-- BEGIN --

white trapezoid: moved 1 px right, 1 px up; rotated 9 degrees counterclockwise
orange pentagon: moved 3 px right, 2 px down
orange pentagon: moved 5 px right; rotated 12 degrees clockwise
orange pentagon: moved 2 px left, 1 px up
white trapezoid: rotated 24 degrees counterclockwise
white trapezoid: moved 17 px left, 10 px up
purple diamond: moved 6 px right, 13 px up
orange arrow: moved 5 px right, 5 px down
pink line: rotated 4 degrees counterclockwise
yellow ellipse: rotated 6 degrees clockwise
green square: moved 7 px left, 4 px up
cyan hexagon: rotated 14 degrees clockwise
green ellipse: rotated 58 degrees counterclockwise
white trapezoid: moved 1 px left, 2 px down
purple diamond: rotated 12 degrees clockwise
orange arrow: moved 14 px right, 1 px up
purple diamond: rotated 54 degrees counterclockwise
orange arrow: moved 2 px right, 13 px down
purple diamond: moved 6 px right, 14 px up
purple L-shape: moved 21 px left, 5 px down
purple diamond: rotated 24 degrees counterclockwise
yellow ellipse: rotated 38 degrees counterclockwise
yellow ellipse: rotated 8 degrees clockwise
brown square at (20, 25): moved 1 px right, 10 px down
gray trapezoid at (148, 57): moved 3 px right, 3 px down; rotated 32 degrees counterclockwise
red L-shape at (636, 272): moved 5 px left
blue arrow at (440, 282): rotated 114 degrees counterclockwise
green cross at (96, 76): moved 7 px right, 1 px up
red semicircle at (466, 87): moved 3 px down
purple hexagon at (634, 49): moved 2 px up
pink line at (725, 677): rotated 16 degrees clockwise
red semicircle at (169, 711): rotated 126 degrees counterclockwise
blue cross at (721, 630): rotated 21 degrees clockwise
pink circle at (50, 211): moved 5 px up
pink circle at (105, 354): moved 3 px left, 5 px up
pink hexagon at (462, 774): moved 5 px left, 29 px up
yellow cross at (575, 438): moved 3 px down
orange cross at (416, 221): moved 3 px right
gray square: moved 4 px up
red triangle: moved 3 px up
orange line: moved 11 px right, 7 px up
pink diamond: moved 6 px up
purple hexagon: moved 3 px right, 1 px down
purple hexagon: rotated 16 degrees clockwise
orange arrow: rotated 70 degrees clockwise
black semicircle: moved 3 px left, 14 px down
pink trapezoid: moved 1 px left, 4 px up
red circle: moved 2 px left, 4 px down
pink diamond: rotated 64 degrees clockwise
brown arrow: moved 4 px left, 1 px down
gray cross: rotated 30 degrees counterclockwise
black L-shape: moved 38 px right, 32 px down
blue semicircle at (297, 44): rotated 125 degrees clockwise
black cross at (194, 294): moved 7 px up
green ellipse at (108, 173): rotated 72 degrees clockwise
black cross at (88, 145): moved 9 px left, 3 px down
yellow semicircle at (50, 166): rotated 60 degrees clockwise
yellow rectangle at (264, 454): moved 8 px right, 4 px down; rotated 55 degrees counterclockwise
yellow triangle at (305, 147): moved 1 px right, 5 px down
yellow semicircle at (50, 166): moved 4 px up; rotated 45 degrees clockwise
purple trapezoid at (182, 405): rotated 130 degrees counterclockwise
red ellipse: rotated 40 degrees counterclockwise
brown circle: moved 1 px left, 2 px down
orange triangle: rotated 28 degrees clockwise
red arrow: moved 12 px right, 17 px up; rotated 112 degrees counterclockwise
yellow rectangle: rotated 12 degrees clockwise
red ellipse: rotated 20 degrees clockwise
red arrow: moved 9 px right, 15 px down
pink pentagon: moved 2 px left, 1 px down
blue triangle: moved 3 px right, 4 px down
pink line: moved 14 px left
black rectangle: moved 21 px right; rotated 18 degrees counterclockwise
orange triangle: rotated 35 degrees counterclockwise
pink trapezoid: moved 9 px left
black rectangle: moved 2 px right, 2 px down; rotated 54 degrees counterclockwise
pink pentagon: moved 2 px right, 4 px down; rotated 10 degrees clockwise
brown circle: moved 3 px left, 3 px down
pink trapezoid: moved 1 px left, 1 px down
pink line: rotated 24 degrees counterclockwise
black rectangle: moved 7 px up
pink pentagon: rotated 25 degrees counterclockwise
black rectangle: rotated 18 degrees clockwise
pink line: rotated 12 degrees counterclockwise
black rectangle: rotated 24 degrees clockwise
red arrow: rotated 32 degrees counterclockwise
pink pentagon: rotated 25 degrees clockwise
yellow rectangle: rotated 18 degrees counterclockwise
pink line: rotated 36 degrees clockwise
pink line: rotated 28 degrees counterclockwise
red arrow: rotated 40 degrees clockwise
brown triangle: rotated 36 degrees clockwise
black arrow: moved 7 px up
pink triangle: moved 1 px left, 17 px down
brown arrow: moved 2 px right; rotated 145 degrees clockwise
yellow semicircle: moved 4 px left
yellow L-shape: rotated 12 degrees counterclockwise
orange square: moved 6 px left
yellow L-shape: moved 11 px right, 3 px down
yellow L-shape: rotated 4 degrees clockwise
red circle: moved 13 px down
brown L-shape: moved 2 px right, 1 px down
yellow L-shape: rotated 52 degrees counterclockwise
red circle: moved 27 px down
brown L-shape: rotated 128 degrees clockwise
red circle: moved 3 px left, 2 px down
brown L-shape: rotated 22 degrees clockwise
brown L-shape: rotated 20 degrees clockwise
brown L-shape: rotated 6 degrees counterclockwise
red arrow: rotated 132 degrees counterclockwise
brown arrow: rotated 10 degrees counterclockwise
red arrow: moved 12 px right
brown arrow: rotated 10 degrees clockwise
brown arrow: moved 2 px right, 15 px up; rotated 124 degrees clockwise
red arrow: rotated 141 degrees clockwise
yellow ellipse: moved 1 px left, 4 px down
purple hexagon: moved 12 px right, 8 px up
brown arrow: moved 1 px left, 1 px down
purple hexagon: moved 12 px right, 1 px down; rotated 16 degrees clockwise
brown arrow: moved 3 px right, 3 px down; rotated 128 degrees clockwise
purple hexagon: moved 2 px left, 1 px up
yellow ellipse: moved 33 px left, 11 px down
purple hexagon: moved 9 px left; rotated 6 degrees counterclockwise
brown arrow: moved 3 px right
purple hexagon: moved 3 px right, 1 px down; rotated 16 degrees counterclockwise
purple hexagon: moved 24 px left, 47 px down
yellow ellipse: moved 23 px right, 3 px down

-- END --

Copy all of the records above line for line, changing nothing.

*Exercise solution*.
white trapezoid: moved 1 px right, 1 px up; rotated 9 degrees counterclockwise
orange pentagon: moved 3 px right, 2 px down
orange pentagon: moved 5 px right; rotated 12 degrees clockwise
orange pentagon: moved 2 px left, 1 px up
white trapezoid: rotated 24 degrees counterclockwise
white trapezoid: moved 17 px left, 10 px up
purple diamond: moved 6 px right, 13 px up
orange arrow: moved 5 px right, 5 px down
pink line: rotated 4 degrees counterclockwise
yellow ellipse: rotated 6 degrees clockwise
green square: moved 7 px left, 4 px up
cyan hexagon: rotated 14 degrees clockwise
green ellipse: rotated 58 degrees counterclockwise
white trapezoid: moved 1 px left, 2 px down
purple diamond: rotated 12 degrees clockwise
orange arrow: moved 14 px right, 1 px up
purple diamond: rotated 54 degrees counterclockwise
orange arrow: moved 2 px right, 13 px down
purple diamond: moved 6 px right, 14 px up
purple L-shape: moved 21 px left, 5 px down
purple diamond: rotated 24 degrees counterclockwise
yellow ellipse: rotated 38 degrees counterclockwise
yellow ellipse: rotated 8 degrees clockwise
brown square at (20, 25): moved 1 px right, 10 px down
gray trapezoid at (148, 57): moved 3 px right, 3 px down; rotated 32 degrees counterclockwise
red L-shape at (636, 272): moved 5 px left
blue arrow at (440, 282): rotated 114 degrees counterclockwise
green cross at (96, 76): moved 7 px right, 1 px up
red semicircle at (466, 87): moved 3 px down
purple hexagon at (634, 49): moved 2 px up
pink line at (725, 677): rotated 16 degrees clockwise
red semicircle at (169, 711): rotated 126 degrees counterclockwise
blue cross at (721, 630): rotated 21 degrees clockwise
pink circle at (50, 211): moved 5 px up
pink circle at (105, 354): moved 3 px left, 5 px up
pink hexagon at (462, 774): moved 5 px left, 29 px up
yellow cross at (575, 438): moved 3 px down
orange cross at (416, 221): moved 3 px right
gray square: moved 4 px up
red triangle: moved 3 px up
orange line: moved 11 px right, 7 px up
pink diamond: moved 6 px up
purple hexagon: moved 3 px right, 1 px down
purple hexagon: rotated 16 degrees clockwise
orange arrow: rotated 70 degrees clockwise
black semicircle: moved 3 px left, 14 px down
pink trapezoid: moved 1 px left, 4 px up
red circle: moved 2 px left, 4 px down
pink diamond: rotated 64 degrees clockwise
brown arrow: moved 4 px left, 1 px down
gray cross: rotated 30 degrees counterclockwise
black L-shape: moved 38 px right, 32 px down
blue semicircle at (297, 44): rotated 125 degrees clockwise
black cross at (194, 294): moved 7 px up
green ellipse at (108, 173): rotated 72 degrees clockwise
black cross at (88, 145): moved 9 px left, 3 px down
yellow semicircle at (50, 166): rotated 60 degrees clockwise
yellow rectangle at (264, 454): moved 8 px right, 4 px down; rotated 55 degrees counterclockwise
yellow triangle at (305, 147): moved 1 px right, 5 px down
yellow semicircle at (50, 166): moved 4 px up; rotated 45 degrees clockwise
purple trapezoid at (182, 405): rotated 130 degrees counterclockwise
red ellipse: rotated 40 degrees counterclockwise
brown circle: moved 1 px left, 2 px down
orange triangle: rotated 28 degrees clockwise
red arrow: moved 12 px right, 17 px up; rotated 112 degrees counterclockwise
yellow rectangle: rotated 12 degrees clockwise
red ellipse: rotated 20 degrees clockwise
red arrow: moved 9 px right, 15 px down
pink pentagon: moved 2 px left, 1 px down
blue triangle: moved 3 px right, 4 px down
pink line: moved 14 px left
black rectangle: moved 21 px right; rotated 18 degrees counterclockwise
orange triangle: rotated 35 degrees counterclockwise
pink trapezoid: moved 9 px left
black rectangle: moved 2 px right, 2 px down; rotated 54 degrees counterclockwise
pink pentagon: moved 2 px right, 4 px down; rotated 10 degrees clockwise
brown circle: moved 3 px left, 3 px down
pink trapezoid: moved 1 px left, 1 px down
pink line: rotated 24 degrees counterclockwise
black rectangle: moved 7 px up
pink pentagon: rotated 25 degrees counterclockwise
black rectangle: rotated 18 degrees clockwise
pink line: rotated 12 degrees counterclockwise
black rectangle: rotated 24 degrees clockwise
red arrow: rotated 32 degrees counterclockwise
pink pentagon: rotated 25 degrees clockwise
yellow rectangle: rotated 18 degrees counterclockwise
pink line: rotated 36 degrees clockwise
pink line: rotated 28 degrees counterclockwise
red arrow: rotated 40 degrees clockwise
brown triangle: rotated 36 degrees clockwise
black arrow: moved 7 px up
pink triangle: moved 1 px left, 17 px down
brown arrow: moved 2 px right; rotated 145 degrees clockwise
yellow semicircle: moved 4 px left
yellow L-shape: rotated 12 degrees counterclockwise
orange square: moved 6 px left
yellow L-shape: moved 11 px right, 3 px down
yellow L-shape: rotated 4 degrees clockwise
red circle: moved 13 px down
brown L-shape: moved 2 px right, 1 px down
yellow L-shape: rotated 52 degrees counterclockwise
red circle: moved 27 px down
brown L-shape: rotated 128 degrees clockwise
red circle: moved 3 px left, 2 px down
brown L-shape: rotated 22 degrees clockwise
brown L-shape: rotated 20 degrees clockwise
brown L-shape: rotated 6 degrees counterclockwise
red arrow: rotated 132 degrees counterclockwise
brown arrow: rotated 10 degrees counterclockwise
red arrow: moved 12 px right
brown arrow: rotated 10 degrees clockwise
brown arrow: moved 2 px right, 15 px up; rotated 124 degrees clockwise
red arrow: rotated 141 degrees clockwise
yellow ellipse: moved 1 px left, 4 px down
purple hexagon: moved 12 px right, 8 px up
brown arrow: moved 1 px left, 1 px down
purple hexagon: moved 12 px right, 1 px down; rotated 16 degrees clockwise
brown arrow: moved 3 px right, 3 px down; rotated 128 degrees clockwise
purple hexagon: moved 2 px left, 1 px up
yellow ellipse: moved 33 px left, 11 px down
purple hexagon: moved 9 px left; rotated 6 degrees counterclockwise
brown arrow: moved 3 px right
purple hexagon: moved 3 px right, 1 px down; rotated 16 degrees counterclockwise
purple hexagon: moved 24 px left, 47 px down
yellow ellipse: moved 23 px right, 3 px down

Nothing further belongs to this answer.